◆ **Instructions for the task**
For the records below, please print exactly and only the lines from the one with "black wallet [319,282,444,375] -> none" down to the one with "purple ring [515,437,568,475]", both ends included, omitting the pictures.
§ §
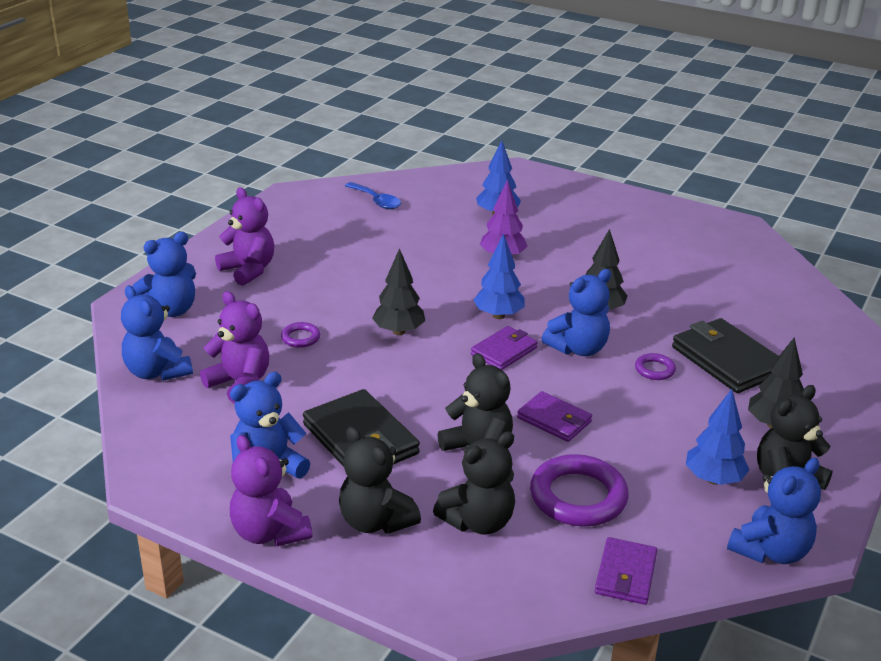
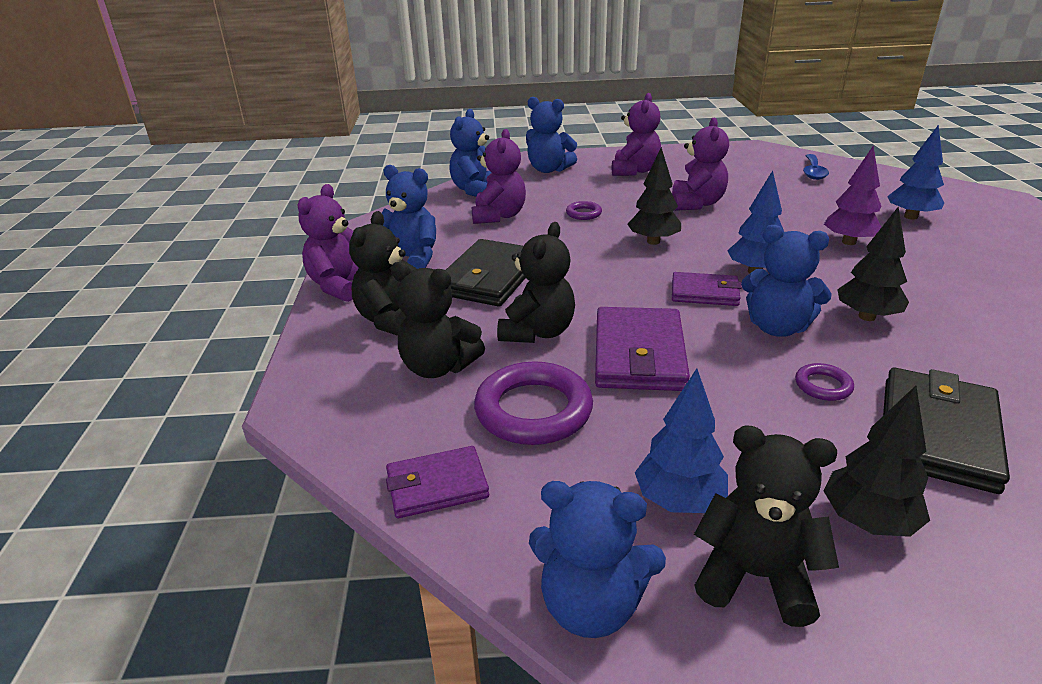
camera: 60 degrees right, 0 degrees up
purple wallet [517,391,592,442] -> purple wallet [595,307,690,391], size x1.65
none -> purple teddy bear [672,118,729,211]

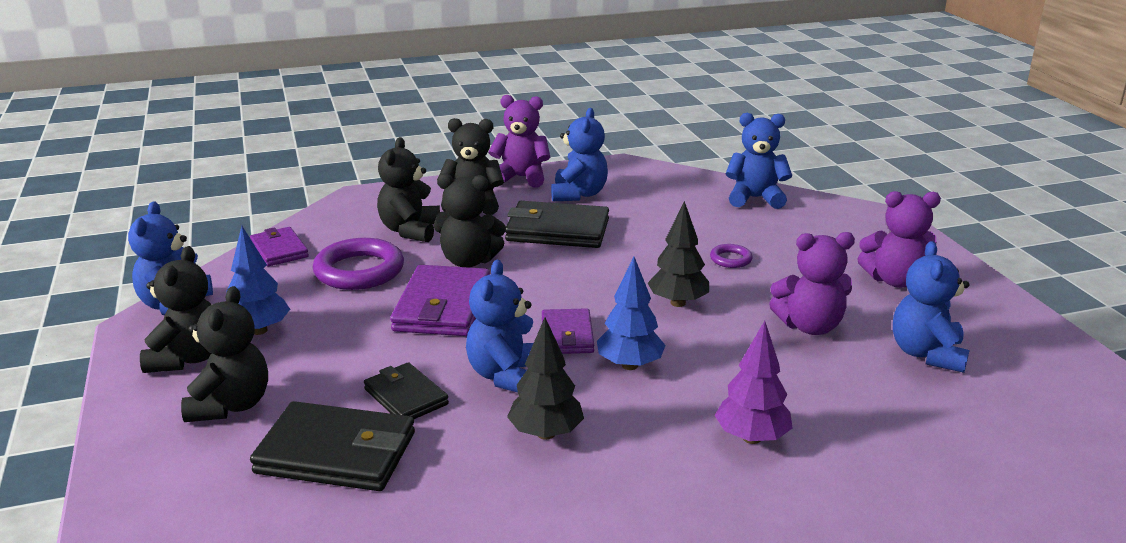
camera: 75 degrees right, 5 degrees down
purple teddy bear [472,129,526,224] -> none
blue teddy bear [526,97,577,173] -> blue teddy bear moved to [893,241,970,373]
purple wallet [595,307,690,391] -> purple wallet turned 75 degrees counterclockwise [390,265,490,336]
purple ring [795,363,854,401] -> black wallet [364,362,449,419]
blue spoon [803,154,829,180] -> none
black tree [823,386,930,537] -> black teddy bear [181,286,268,422]
blue tree [887,125,944,220] -> none

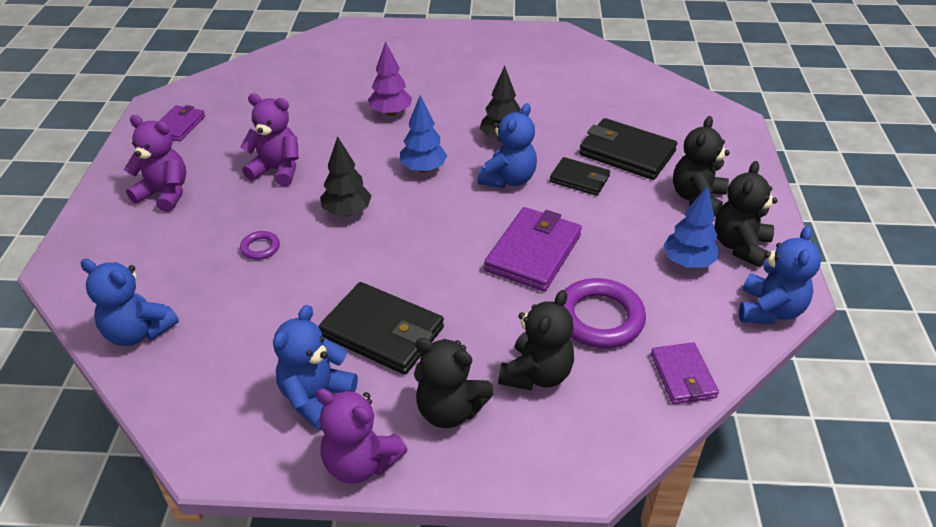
camera: 160 degrees left, 15 degrees up
black wallet [364,362,449,419] -> black wallet turned 45 degrees counterclockwise [550,157,610,196]
black teddy bear [434,173,506,268] -> none
purple wallet [542,308,594,354] -> purple wallet moved to [160,105,205,141]
blue teddy bear [893,241,970,373] -> none

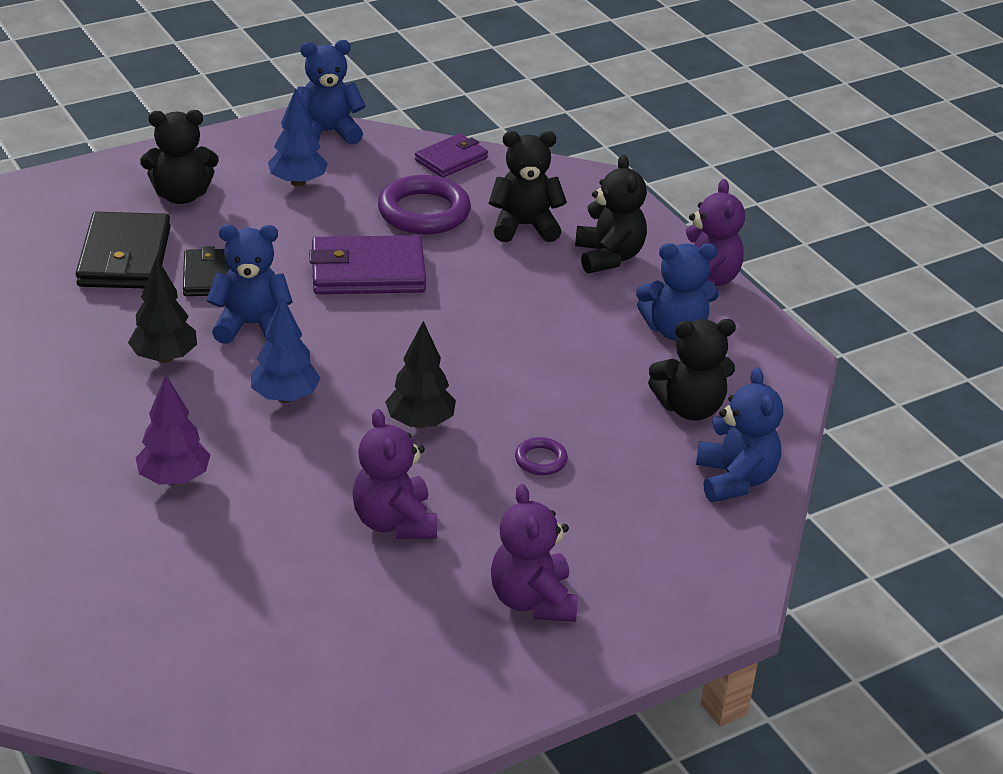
camera: 125 degrees left, 5 degrees down
purple wallet [160,105,205,141] -> none
black wallet [319,282,444,375] -> none
black teddy bear [714,161,778,267] -> black teddy bear moved to [648,319,736,421]

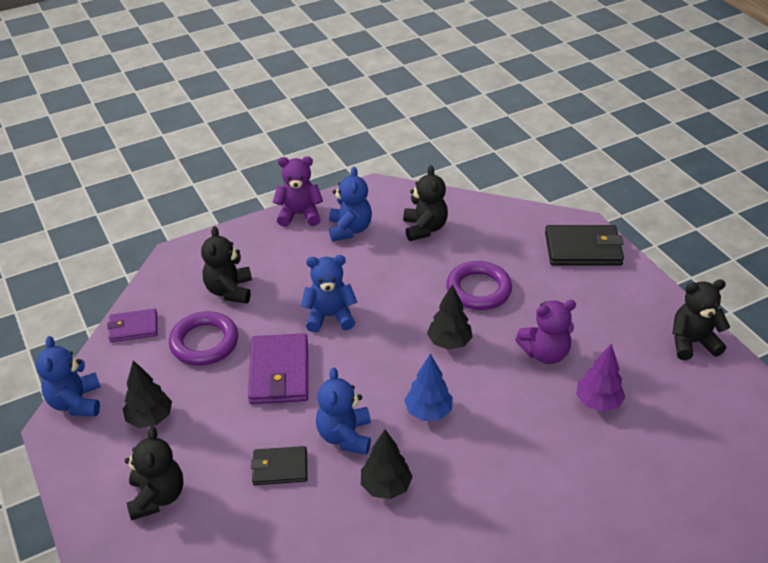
camera: 85 degrees left, 5 degrees up
black wallet [76,212,171,288] -> black wallet moved to [545,225,624,265]
purple tree [135,375,211,485] -> purple tree moved to [576,344,625,412]
blue tree [268,89,328,186] -> black tree [123,360,172,428]
purple wallet [415,134,488,178] -> purple wallet turned 60 degrees counterclockwise [107,309,158,342]
purple teddy bear [491,484,578,622] -> none
purple ring [515,437,568,475] -> purple ring [446,261,512,310], size x2.09
black teddy bear [575,155,647,274] -> black teddy bear moved to [672,279,730,360]
blue teddy bear [696,367,783,502] -> blue teddy bear moved to [301,255,357,333]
§ §
◆ **Task output**
black wallet [319,282,444,375] -> none
black teddy bear [714,161,778,267] -> black teddy bear moved to [648,319,736,421]

camera: 85 degrees left, 5 degrees up
black wallet [76,212,171,288] -> black wallet moved to [545,225,624,265]
purple tree [135,375,211,485] -> purple tree moved to [576,344,625,412]
blue tree [268,89,328,186] -> black tree [123,360,172,428]
purple wallet [415,134,488,178] -> purple wallet turned 60 degrees counterclockwise [107,309,158,342]
purple teddy bear [491,484,578,622] -> none
purple ring [515,437,568,475] -> purple ring [446,261,512,310], size x2.09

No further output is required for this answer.